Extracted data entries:
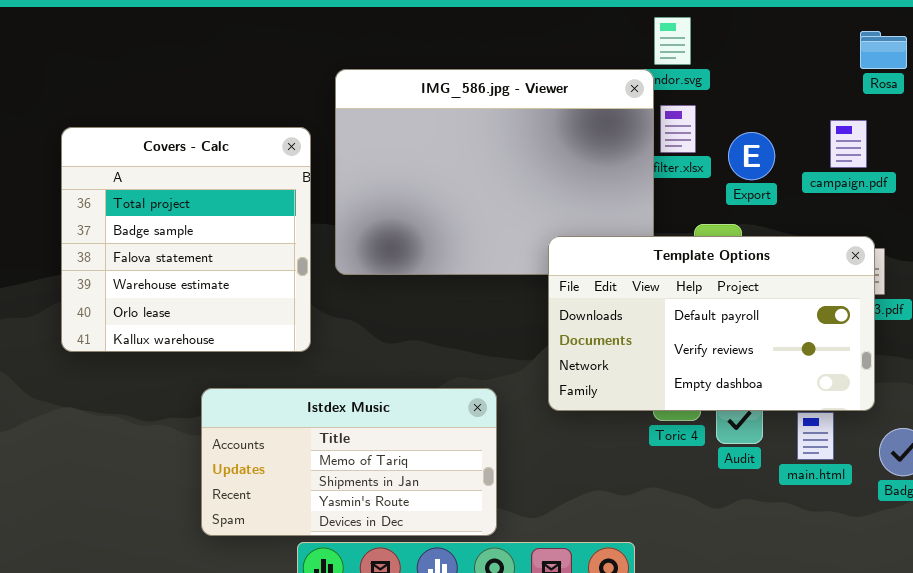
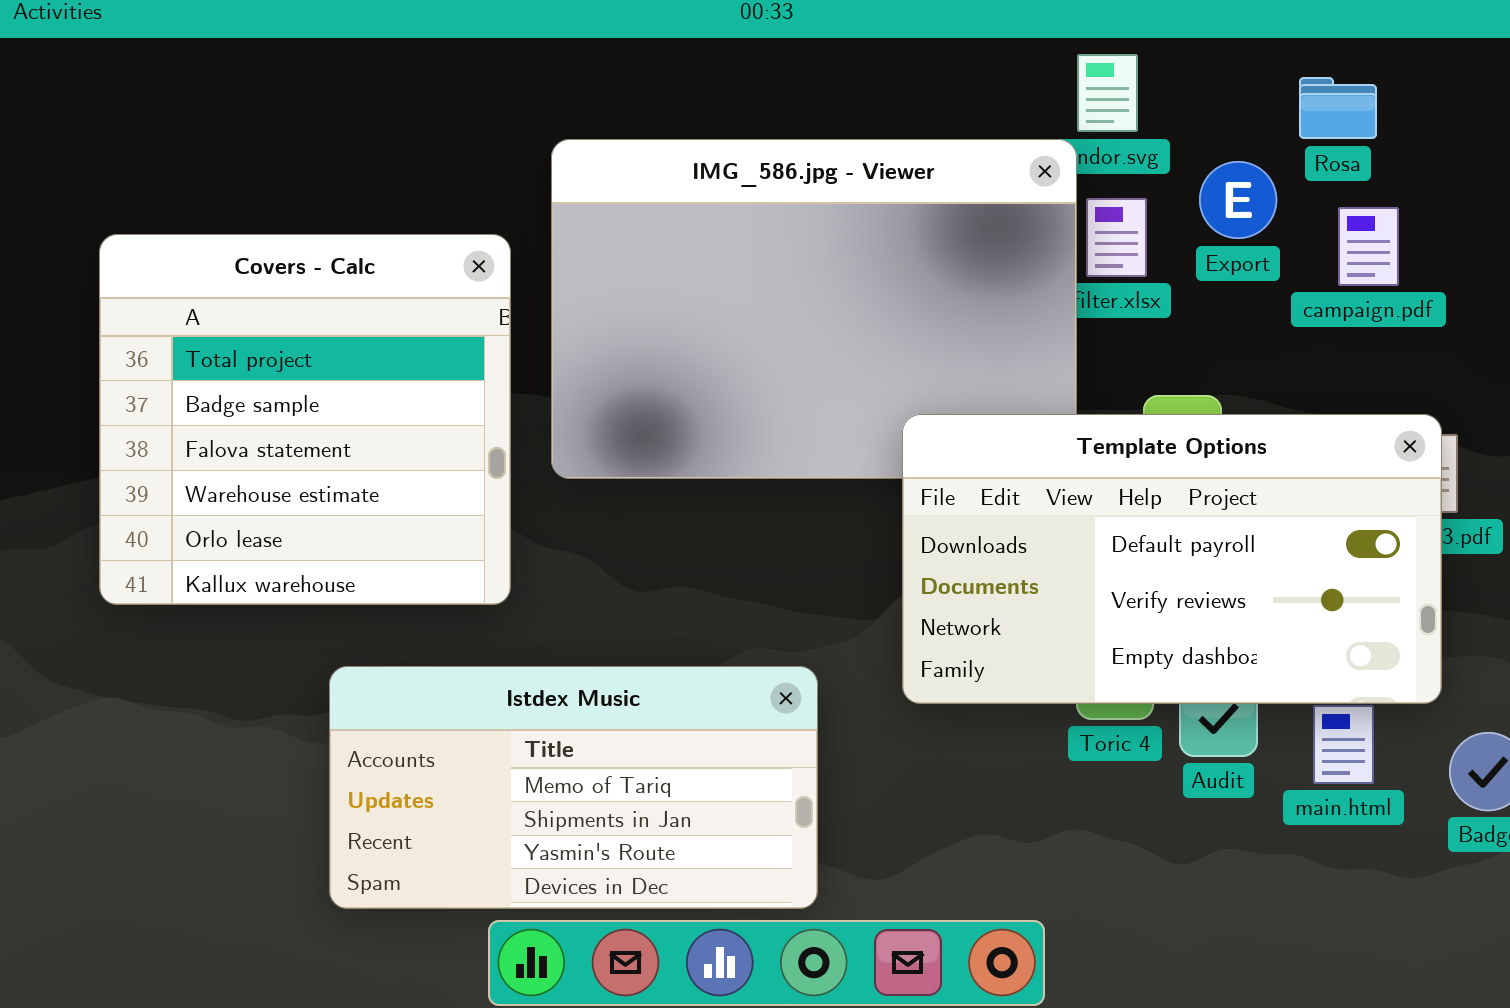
Rosa: [860,31,907,69] -> [1299,77,1377,139], moved
campaign.pdf: [830,120,867,168] -> [1338,207,1399,286], moved
Export: [728,132,775,180] -> [1199,161,1277,239], moved

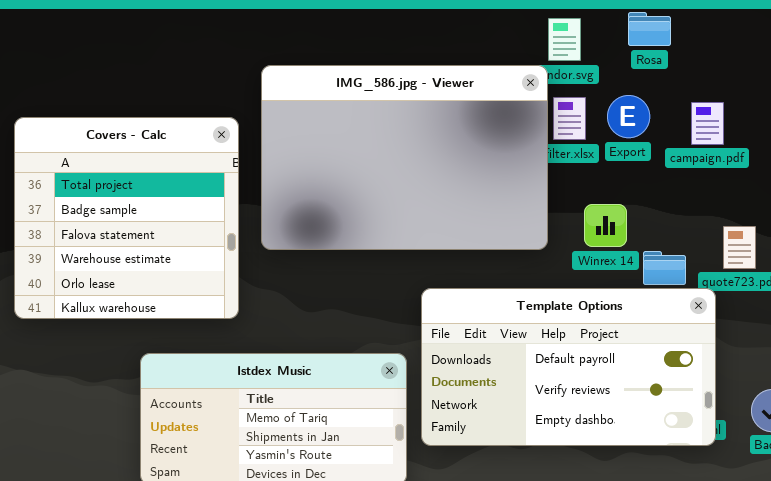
Rosa: [1299,77,1377,139] -> [628,12,671,46], moved
Export: [1199,161,1277,239] -> [607,95,650,138], moved
Template Options: [902,414,1442,704] -> [421,288,716,446], moved

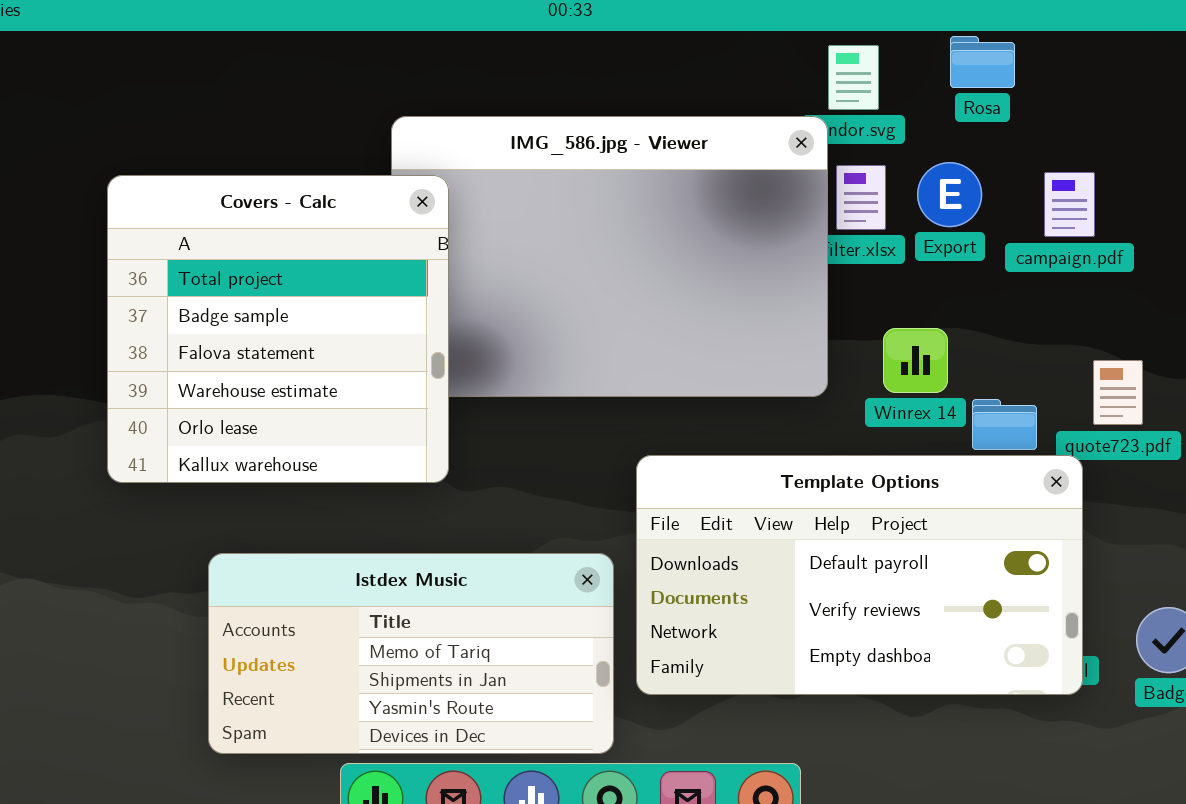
Covers - Calc: [14,117,239,319] -> [107,175,449,483], moved

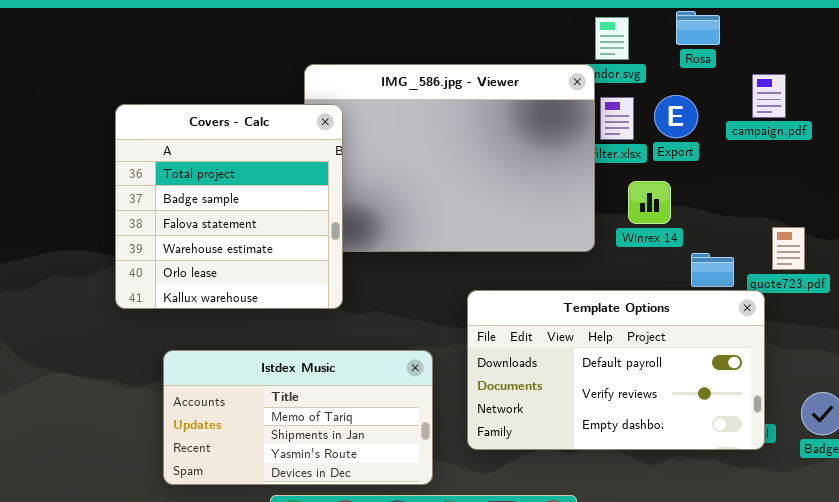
campaign.pdf: [1044,172,1095,237] -> [752,74,786,118], moved
Winrex 14: [883,328,948,393] -> [628,181,671,224], moved
Istdex Music: [208,553,614,754] -> [163,350,433,485], moved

The task:
Copy each line of the records that has "Rosa" in it.

Exercise answer:
Rosa: [860,31,907,69] -> [1299,77,1377,139], moved
Rosa: [1299,77,1377,139] -> [628,12,671,46], moved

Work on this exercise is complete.